↓↓↓

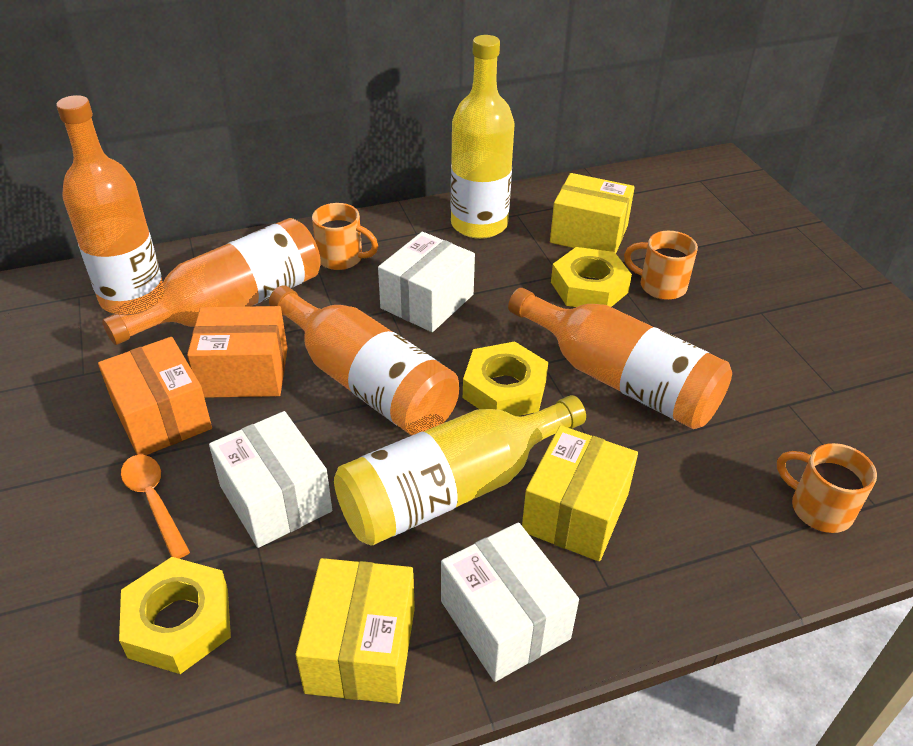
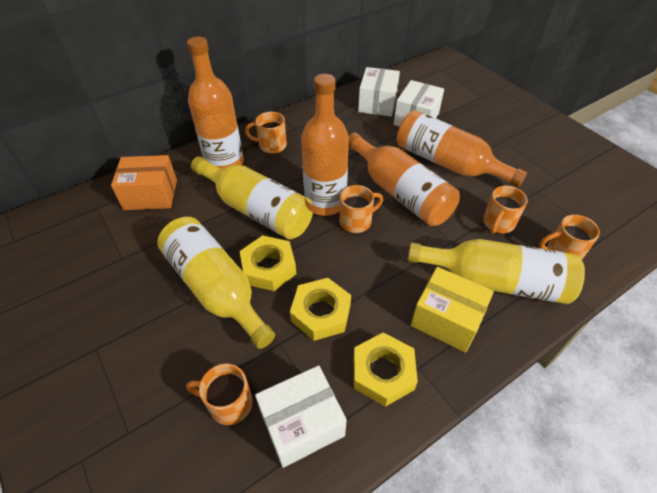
orange box: 2 -> 1
orange mug: 3 -> 5
orange spoon: 1 -> 0
yellow bottle: 2 -> 3
yellow box: 3 -> 1

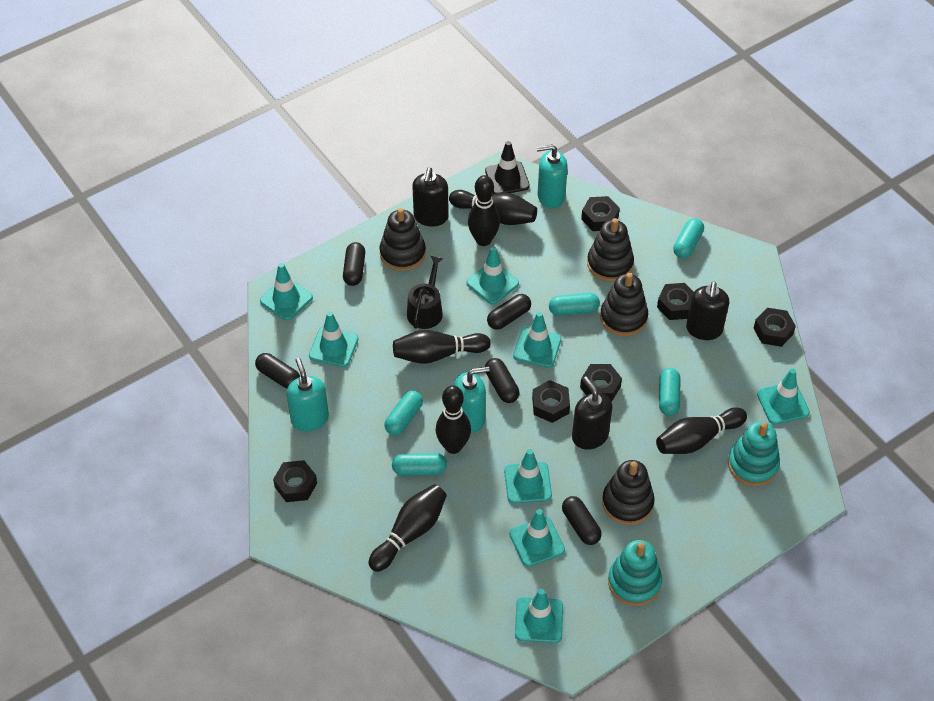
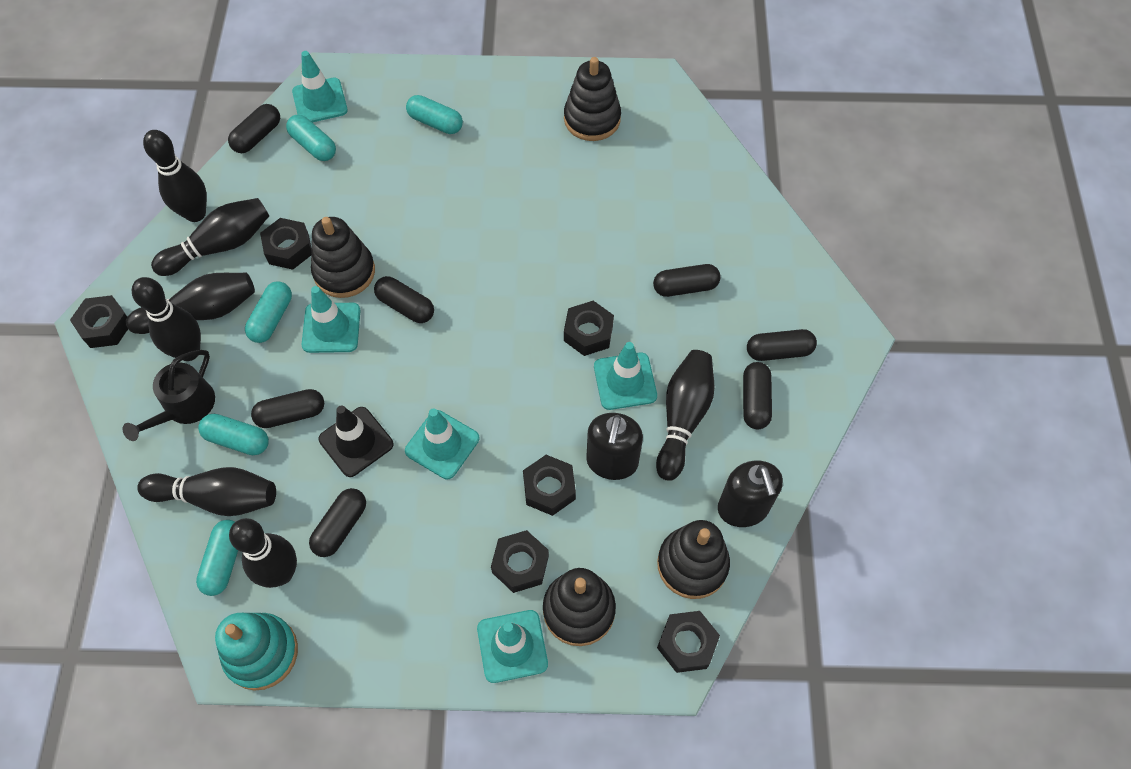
black bowling pin: 6 -> 7
black capsule: 5 -> 7
black soap dispenser: 3 -> 2
turquoise soap dispenser: 3 -> 0
turquoise stacking toy: 2 -> 1
turquoise traffic cone: 8 -> 5

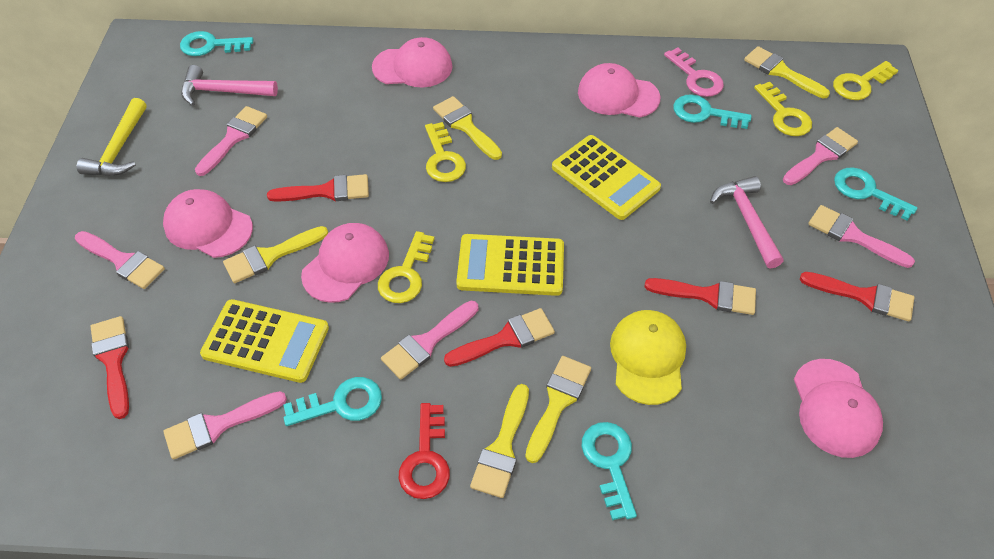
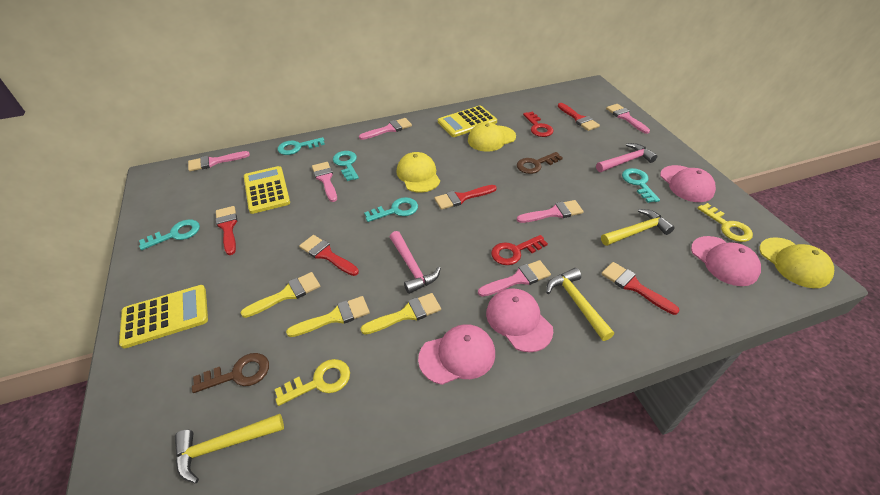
brown key: 0 -> 2
pink cap: 5 -> 4
pink key: 1 -> 0
red key: 1 -> 2
yellow brush: 5 -> 3
yellow cap: 1 -> 3
yellow hammer: 1 -> 3
yellow key: 4 -> 2

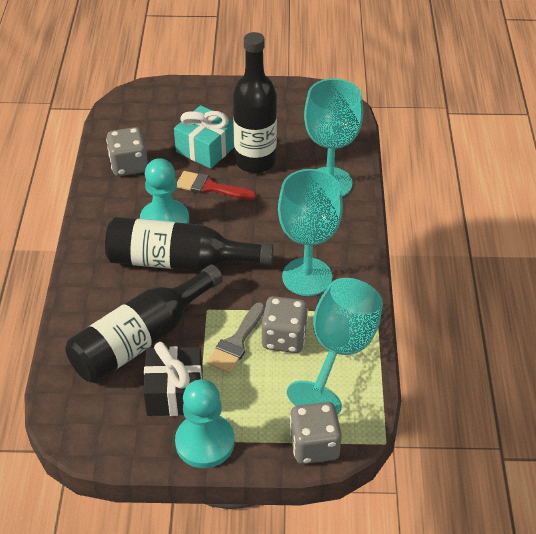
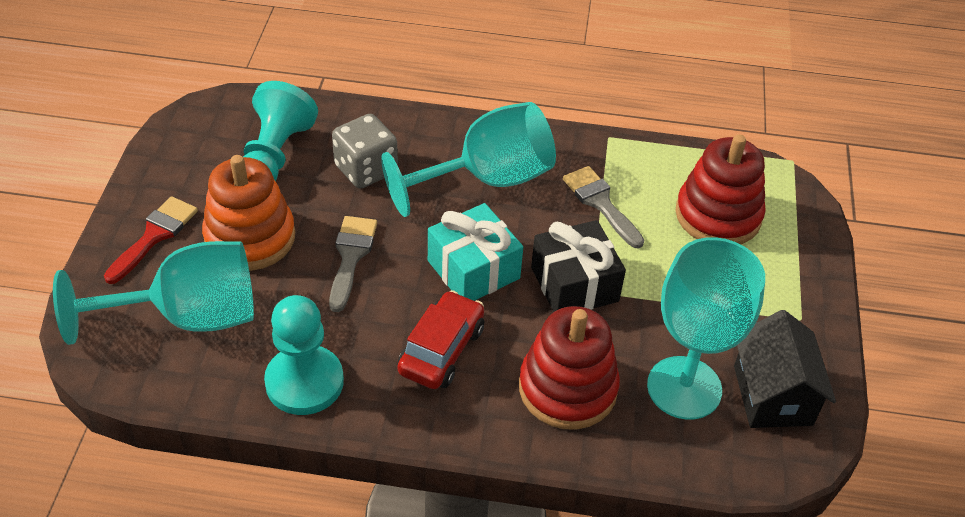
black bottle: 3 -> 0
black house: 0 -> 1
grey brush: 1 -> 2
grey dice: 3 -> 1
orange stacking toy: 0 -> 1
red car: 0 -> 1
red stacking toy: 0 -> 2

↑↑↑

All lines from the one holding "yellow box: 3 -> 1" through the last line of the entries, and nothing else, are to be output exactly; leave out the pictures.

yellow box: 3 -> 1

black bowling pin: 6 -> 7
black capsule: 5 -> 7
black soap dispenser: 3 -> 2
turquoise soap dispenser: 3 -> 0
turquoise stacking toy: 2 -> 1
turquoise traffic cone: 8 -> 5

brown key: 0 -> 2
pink cap: 5 -> 4
pink key: 1 -> 0
red key: 1 -> 2
yellow brush: 5 -> 3
yellow cap: 1 -> 3
yellow hammer: 1 -> 3
yellow key: 4 -> 2

black bottle: 3 -> 0
black house: 0 -> 1
grey brush: 1 -> 2
grey dice: 3 -> 1
orange stacking toy: 0 -> 1
red car: 0 -> 1
red stacking toy: 0 -> 2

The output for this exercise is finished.